MATERIAL FOR THE TASK:
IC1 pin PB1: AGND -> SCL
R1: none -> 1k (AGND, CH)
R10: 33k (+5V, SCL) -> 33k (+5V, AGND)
* * *
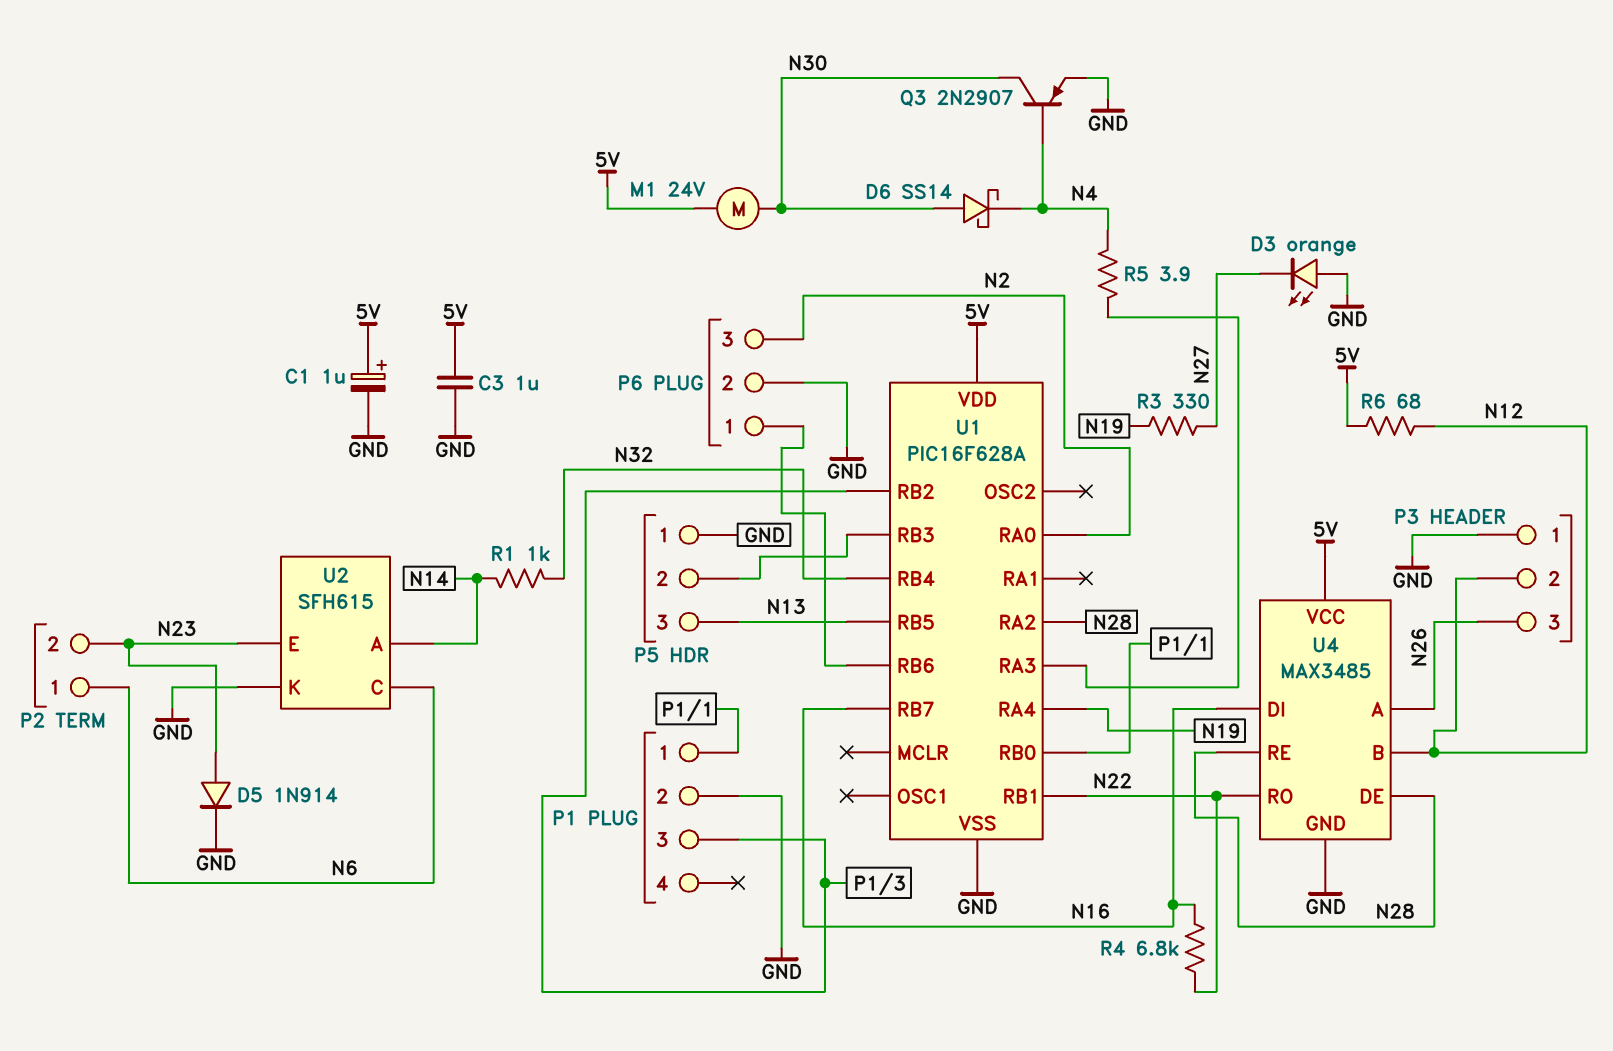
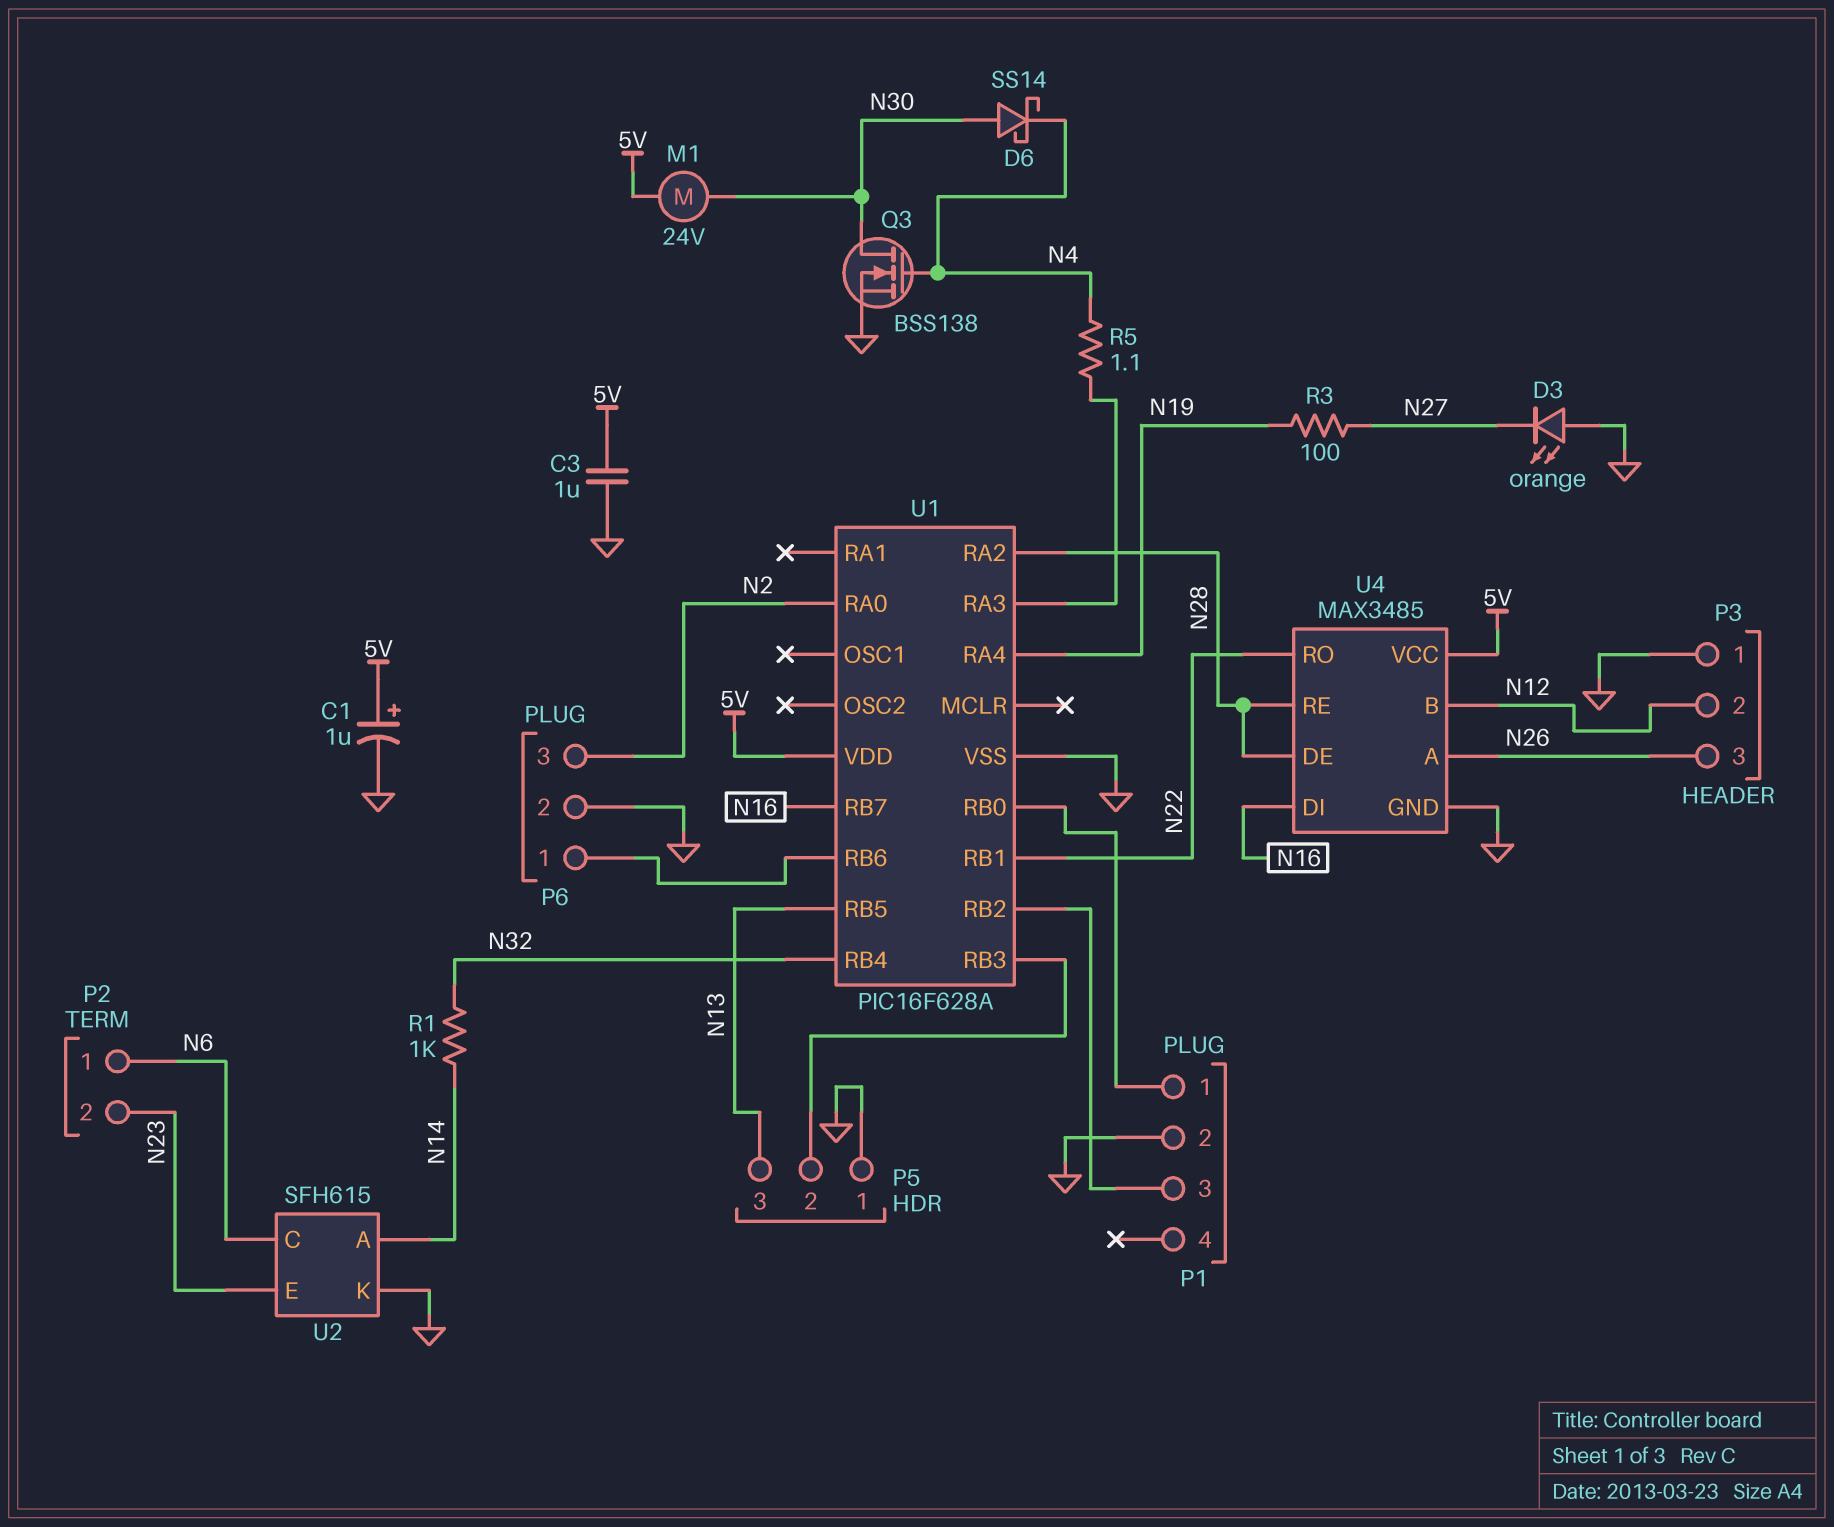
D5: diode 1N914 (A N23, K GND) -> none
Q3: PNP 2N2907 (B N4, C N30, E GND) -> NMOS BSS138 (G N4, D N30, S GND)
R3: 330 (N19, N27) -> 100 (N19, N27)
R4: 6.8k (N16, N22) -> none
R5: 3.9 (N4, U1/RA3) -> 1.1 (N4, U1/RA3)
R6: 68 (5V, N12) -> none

TASK DIRECTIONS:
Your task is to copy each line of the listing that holds the word "none".

RESPONSE TO THIS EXERCISE:
R1: none -> 1k (AGND, CH)
D5: diode 1N914 (A N23, K GND) -> none
R4: 6.8k (N16, N22) -> none
R6: 68 (5V, N12) -> none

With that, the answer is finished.